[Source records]
+===+

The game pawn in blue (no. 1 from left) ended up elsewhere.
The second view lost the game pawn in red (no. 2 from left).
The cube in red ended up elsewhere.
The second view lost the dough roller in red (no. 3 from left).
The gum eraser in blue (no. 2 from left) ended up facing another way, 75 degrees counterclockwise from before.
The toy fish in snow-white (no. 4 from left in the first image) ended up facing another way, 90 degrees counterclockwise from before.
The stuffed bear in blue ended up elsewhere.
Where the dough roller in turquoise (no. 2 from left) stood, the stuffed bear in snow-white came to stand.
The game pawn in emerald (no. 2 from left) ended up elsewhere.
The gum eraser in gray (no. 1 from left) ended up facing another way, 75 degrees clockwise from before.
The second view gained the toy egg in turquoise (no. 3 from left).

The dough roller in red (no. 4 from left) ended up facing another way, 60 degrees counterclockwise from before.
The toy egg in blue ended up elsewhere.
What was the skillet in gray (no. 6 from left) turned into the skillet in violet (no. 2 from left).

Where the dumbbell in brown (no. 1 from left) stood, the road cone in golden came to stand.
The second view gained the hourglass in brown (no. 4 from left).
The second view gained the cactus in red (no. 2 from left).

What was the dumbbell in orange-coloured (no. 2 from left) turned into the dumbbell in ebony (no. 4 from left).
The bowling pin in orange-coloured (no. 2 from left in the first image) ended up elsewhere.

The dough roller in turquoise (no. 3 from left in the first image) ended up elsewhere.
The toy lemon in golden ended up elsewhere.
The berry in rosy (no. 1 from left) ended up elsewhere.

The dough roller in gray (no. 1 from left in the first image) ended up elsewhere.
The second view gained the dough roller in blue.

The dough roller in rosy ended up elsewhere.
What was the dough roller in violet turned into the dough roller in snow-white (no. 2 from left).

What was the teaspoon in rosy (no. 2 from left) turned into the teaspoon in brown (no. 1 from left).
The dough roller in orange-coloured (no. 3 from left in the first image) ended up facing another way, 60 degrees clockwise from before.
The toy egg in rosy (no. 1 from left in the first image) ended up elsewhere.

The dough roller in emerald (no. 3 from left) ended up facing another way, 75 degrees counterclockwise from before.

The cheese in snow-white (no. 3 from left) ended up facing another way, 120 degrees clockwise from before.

+===+

ACTIVITY -
A word-for-word copy of the entries, from the first line through the line containing "The gum eraser in blue", is the whole answer.

FINISHED EXERCISE -
The game pawn in blue (no. 1 from left) ended up elsewhere.
The second view lost the game pawn in red (no. 2 from left).
The cube in red ended up elsewhere.
The second view lost the dough roller in red (no. 3 from left).
The gum eraser in blue (no. 2 from left) ended up facing another way, 75 degrees counterclockwise from before.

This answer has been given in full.